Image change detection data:
* * *

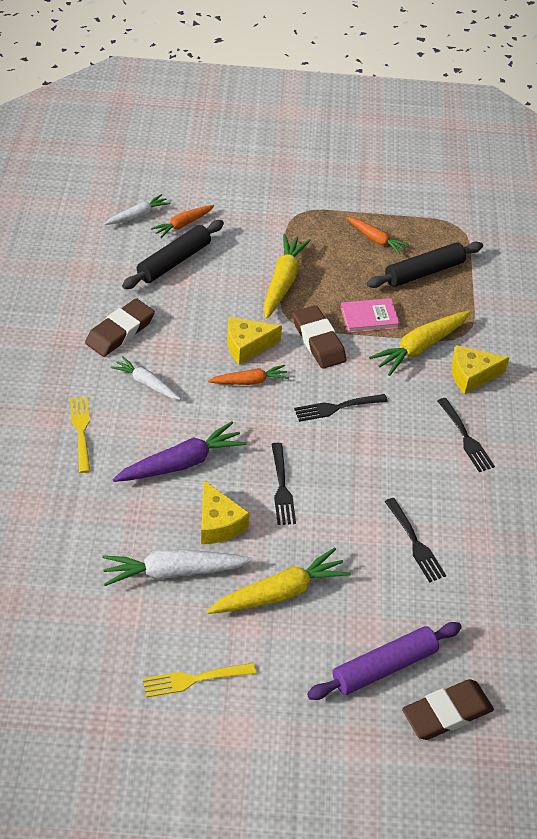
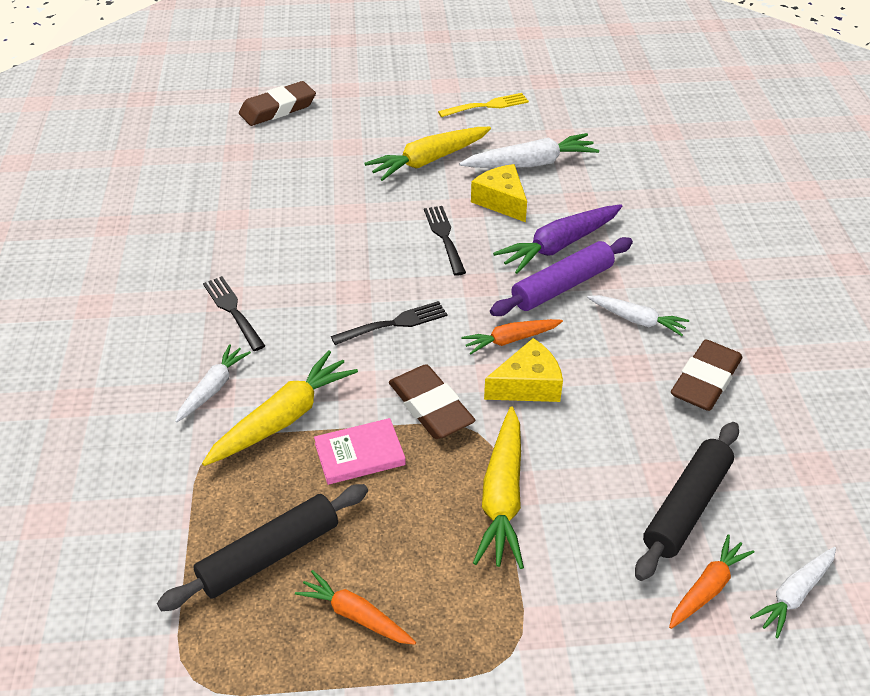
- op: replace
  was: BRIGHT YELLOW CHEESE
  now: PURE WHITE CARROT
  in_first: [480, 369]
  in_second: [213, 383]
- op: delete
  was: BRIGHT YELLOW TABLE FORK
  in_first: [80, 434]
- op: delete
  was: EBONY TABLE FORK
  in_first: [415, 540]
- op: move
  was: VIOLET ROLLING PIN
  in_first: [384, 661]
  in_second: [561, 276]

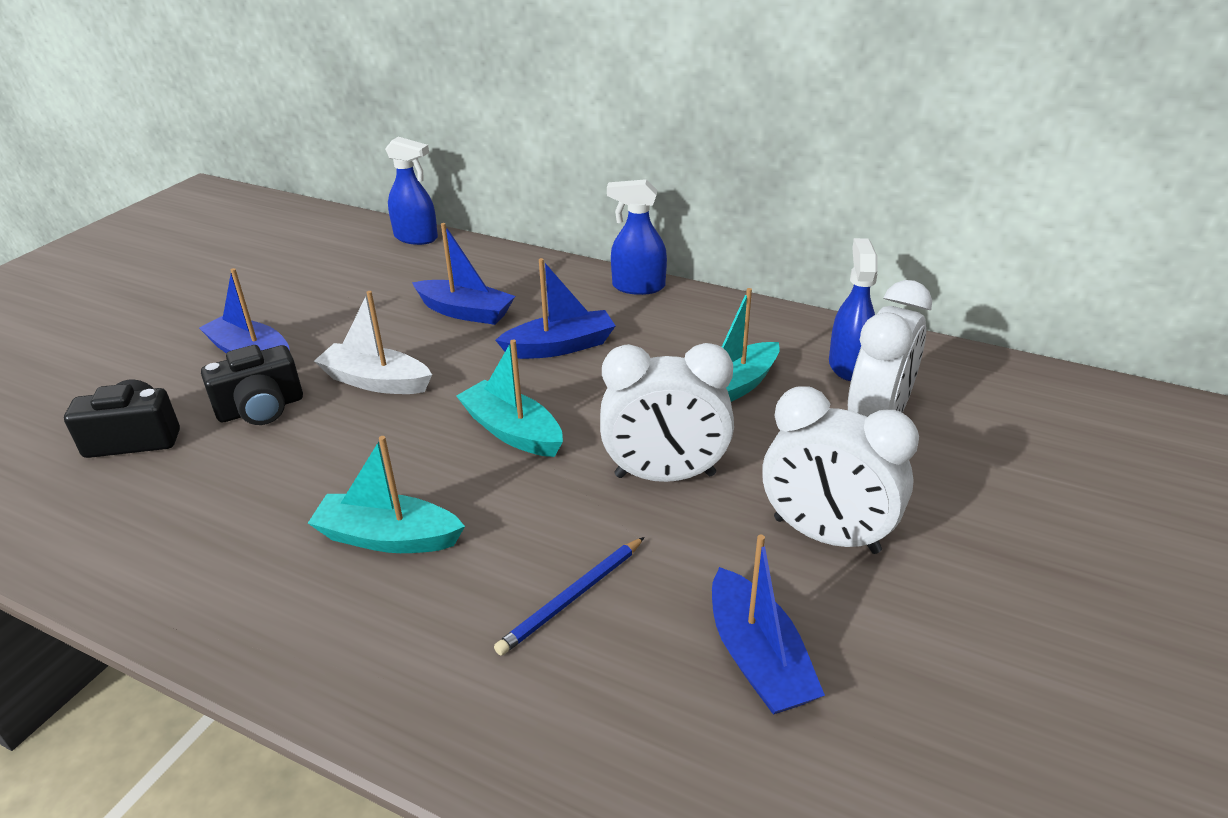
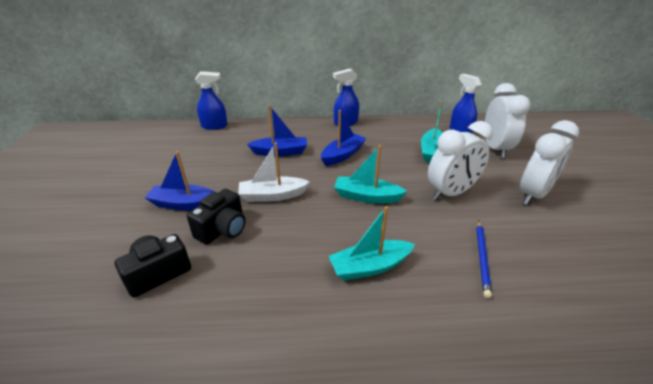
- op: rotate
  was: PURE WHITE BEDSIDE CLOCK
  in_first: [840, 470]
  in_second: [549, 162]
  clockwise: -45
- op: delete
  was: COBALT TOY BOAT
  in_first: [768, 624]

* * *

### Aim of the task
Copy the preceding data in full and word for word, dropping its pictures.

### Written response
- op: replace
  was: BRIGHT YELLOW CHEESE
  now: PURE WHITE CARROT
  in_first: [480, 369]
  in_second: [213, 383]
- op: delete
  was: BRIGHT YELLOW TABLE FORK
  in_first: [80, 434]
- op: delete
  was: EBONY TABLE FORK
  in_first: [415, 540]
- op: move
  was: VIOLET ROLLING PIN
  in_first: [384, 661]
  in_second: [561, 276]

- op: rotate
  was: PURE WHITE BEDSIDE CLOCK
  in_first: [840, 470]
  in_second: [549, 162]
  clockwise: -45
- op: delete
  was: COBALT TOY BOAT
  in_first: [768, 624]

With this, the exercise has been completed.